[Opening EXERCISE MATERIALS section]
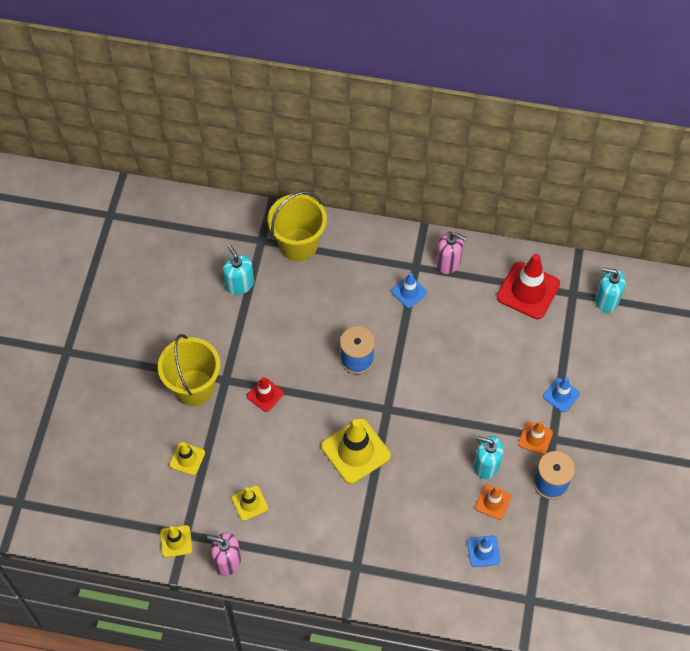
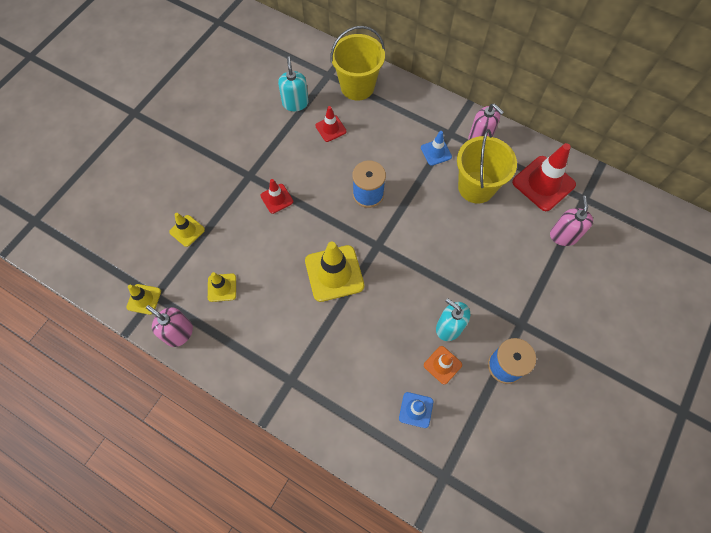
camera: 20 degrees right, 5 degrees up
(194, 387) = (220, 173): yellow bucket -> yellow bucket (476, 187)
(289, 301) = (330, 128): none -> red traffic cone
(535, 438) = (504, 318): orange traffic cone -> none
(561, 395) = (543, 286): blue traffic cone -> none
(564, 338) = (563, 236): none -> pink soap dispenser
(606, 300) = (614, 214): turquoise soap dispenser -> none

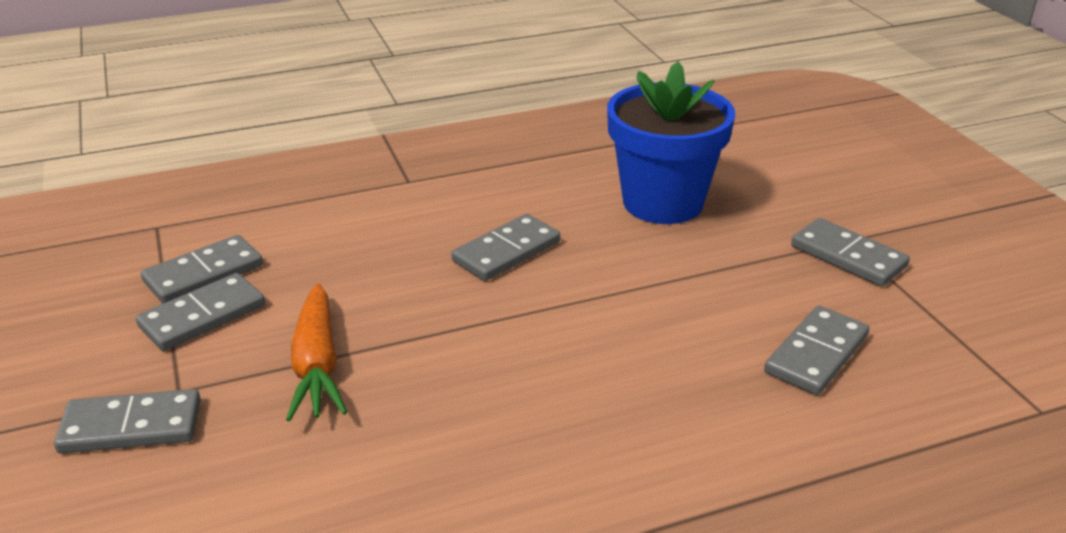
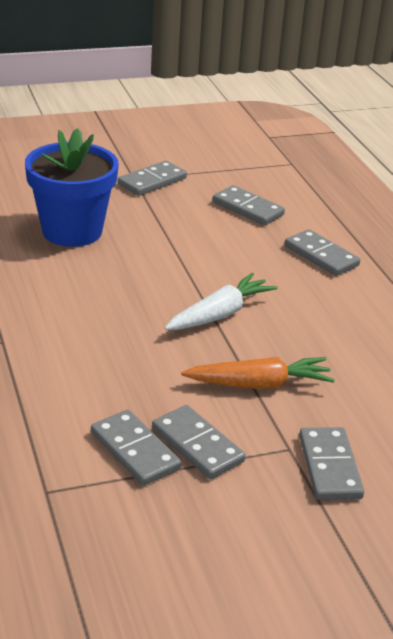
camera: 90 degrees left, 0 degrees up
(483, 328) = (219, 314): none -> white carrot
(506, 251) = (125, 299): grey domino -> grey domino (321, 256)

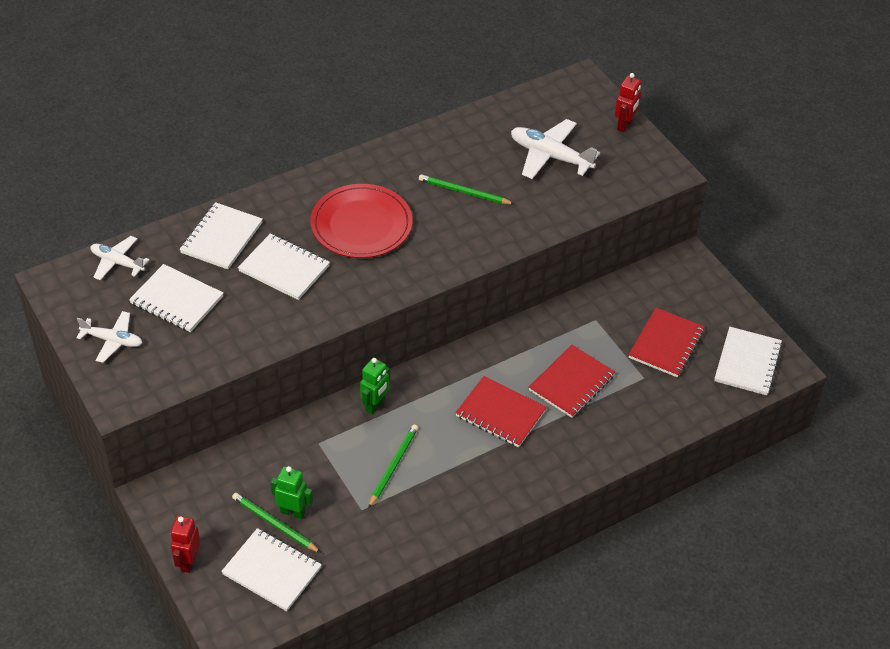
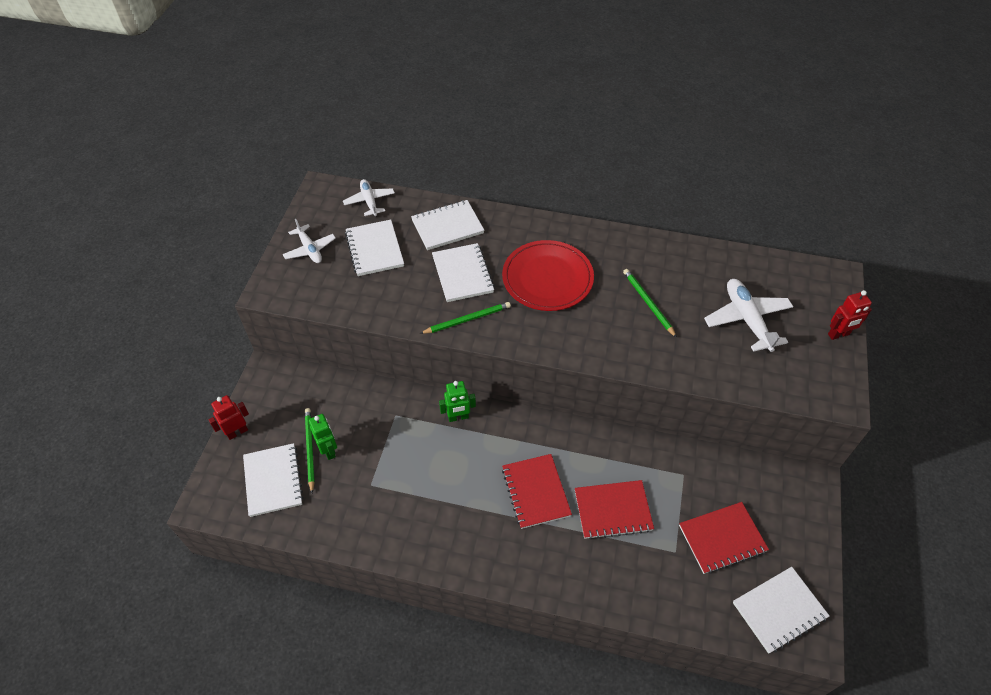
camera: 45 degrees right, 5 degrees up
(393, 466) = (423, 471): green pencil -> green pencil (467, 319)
[Closing EXERCISE MATERIALS section]
ACTIVITY: Determine how many lines above contain the word "soap", then give the number by itself.

ANSWER BOX: 2